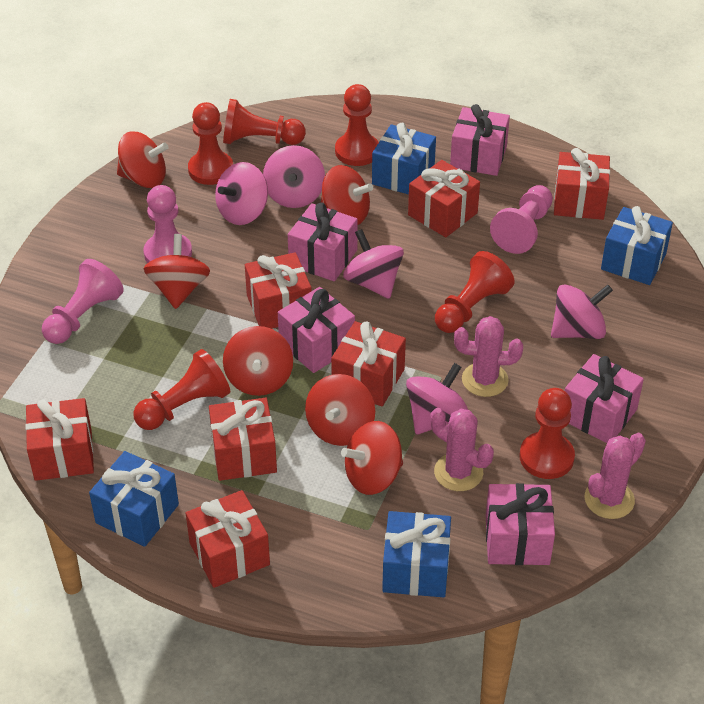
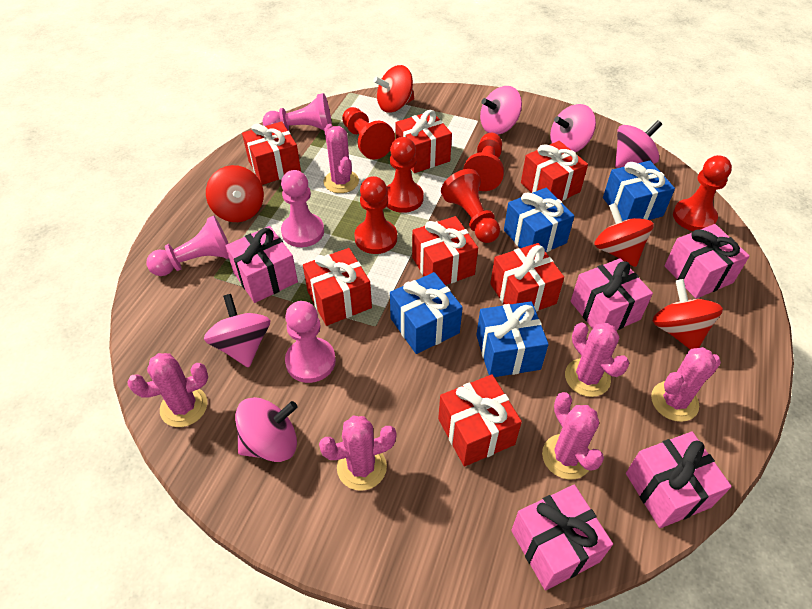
pink cactus: [430,408,494,491] [454,316,523,397] [584,433,646,519] = 3 -> [127,353,208,427] [319,416,396,491] [323,124,359,193] [542,392,604,479] [565,323,629,397] [651,347,721,422] = 6
pink pawn: [42,259,124,344] [143,185,192,263] [490,185,553,254] = 3 -> [146,216,229,276] [263,93,332,132] [281,170,324,247] [285,301,336,383] = 4
red spinning top: [117,131,169,188] [143,234,210,309] [223,326,293,396] [305,374,375,446] [320,165,373,225] [341,421,403,495] = 6 -> [206,165,264,222] [373,65,414,113] [594,203,654,267] [653,279,723,349] = 4

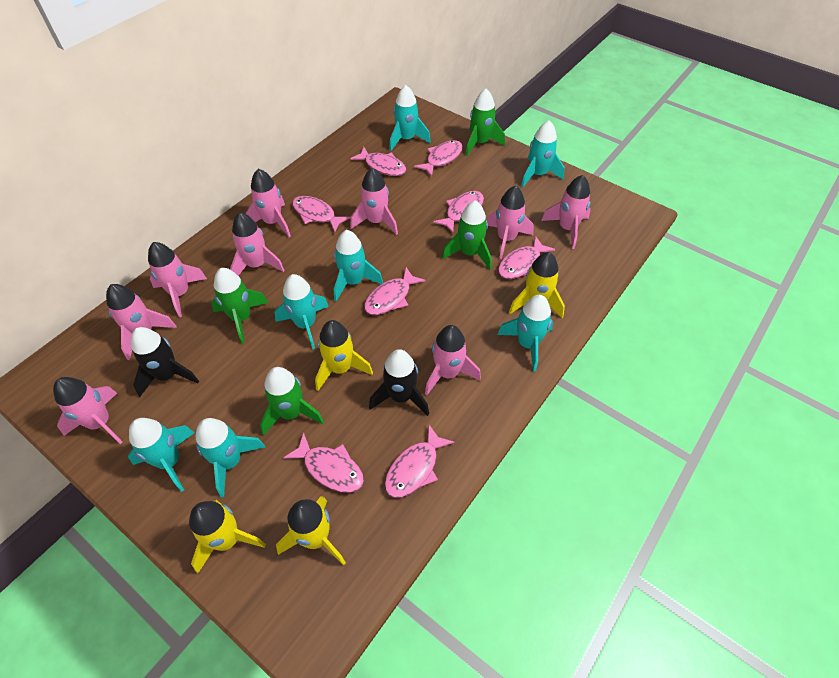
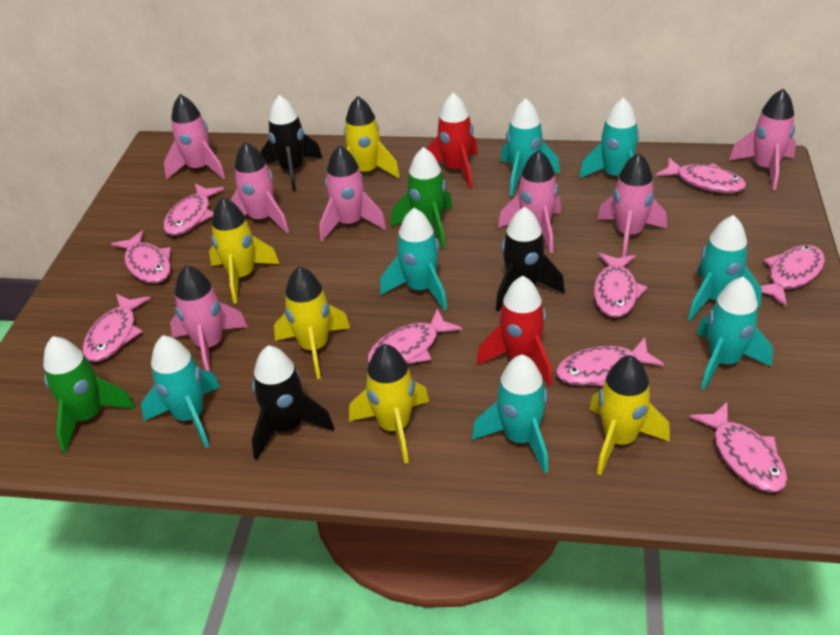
black rocket: [131,327,199,397] [369,349,429,416] = 2 -> [252,345,334,460] [261,95,322,191] [496,207,565,312] = 3
green rocket: [211,268,268,344] [260,367,324,436] [442,200,491,270] [466,89,505,156] = 4 -> [43,336,135,453] [391,147,452,248] = 2
pink fish: [283,432,364,493] [292,196,350,232] [350,147,406,176] [364,267,426,315] [385,425,455,498] [414,140,463,177] [433,191,484,233] [498,236,555,279] = 8 -> [82,294,151,362] [111,230,171,284] [163,184,224,236] [367,308,462,364] [555,338,664,386] [594,253,648,318] [656,157,746,193] [689,402,788,493] [761,245,825,306] = 9
pink rocket: [53,377,122,444] [106,284,176,360] [148,242,207,317] [230,212,285,276] [245,169,291,237] [350,168,398,235] [425,325,481,395] [487,185,534,259] [541,175,591,249] = 9 -> [164,94,225,180] [170,265,248,372] [231,142,289,233] [320,145,386,242] [498,150,561,253] [597,153,667,257] [729,89,796,190] = 7
red rocket: none = 0 -> [426,93,478,188] [477,276,552,386] = 2
yellow rocket: [189,500,266,574] [276,496,346,566] [315,320,373,391] [509,252,565,318] = 4 -> [209,197,279,303] [274,266,350,379] [344,96,400,178] [349,344,429,464] [589,355,670,475] = 5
= = = =
What this task involves:
Write the data above out again exactly, every line of it, and exclude the pictures.

Exercise solution:
pink cactus: [430,408,494,491] [454,316,523,397] [584,433,646,519] = 3 -> [127,353,208,427] [319,416,396,491] [323,124,359,193] [542,392,604,479] [565,323,629,397] [651,347,721,422] = 6
pink pawn: [42,259,124,344] [143,185,192,263] [490,185,553,254] = 3 -> [146,216,229,276] [263,93,332,132] [281,170,324,247] [285,301,336,383] = 4
red spinning top: [117,131,169,188] [143,234,210,309] [223,326,293,396] [305,374,375,446] [320,165,373,225] [341,421,403,495] = 6 -> [206,165,264,222] [373,65,414,113] [594,203,654,267] [653,279,723,349] = 4

black rocket: [131,327,199,397] [369,349,429,416] = 2 -> [252,345,334,460] [261,95,322,191] [496,207,565,312] = 3
green rocket: [211,268,268,344] [260,367,324,436] [442,200,491,270] [466,89,505,156] = 4 -> [43,336,135,453] [391,147,452,248] = 2
pink fish: [283,432,364,493] [292,196,350,232] [350,147,406,176] [364,267,426,315] [385,425,455,498] [414,140,463,177] [433,191,484,233] [498,236,555,279] = 8 -> [82,294,151,362] [111,230,171,284] [163,184,224,236] [367,308,462,364] [555,338,664,386] [594,253,648,318] [656,157,746,193] [689,402,788,493] [761,245,825,306] = 9
pink rocket: [53,377,122,444] [106,284,176,360] [148,242,207,317] [230,212,285,276] [245,169,291,237] [350,168,398,235] [425,325,481,395] [487,185,534,259] [541,175,591,249] = 9 -> [164,94,225,180] [170,265,248,372] [231,142,289,233] [320,145,386,242] [498,150,561,253] [597,153,667,257] [729,89,796,190] = 7
red rocket: none = 0 -> [426,93,478,188] [477,276,552,386] = 2
yellow rocket: [189,500,266,574] [276,496,346,566] [315,320,373,391] [509,252,565,318] = 4 -> [209,197,279,303] [274,266,350,379] [344,96,400,178] [349,344,429,464] [589,355,670,475] = 5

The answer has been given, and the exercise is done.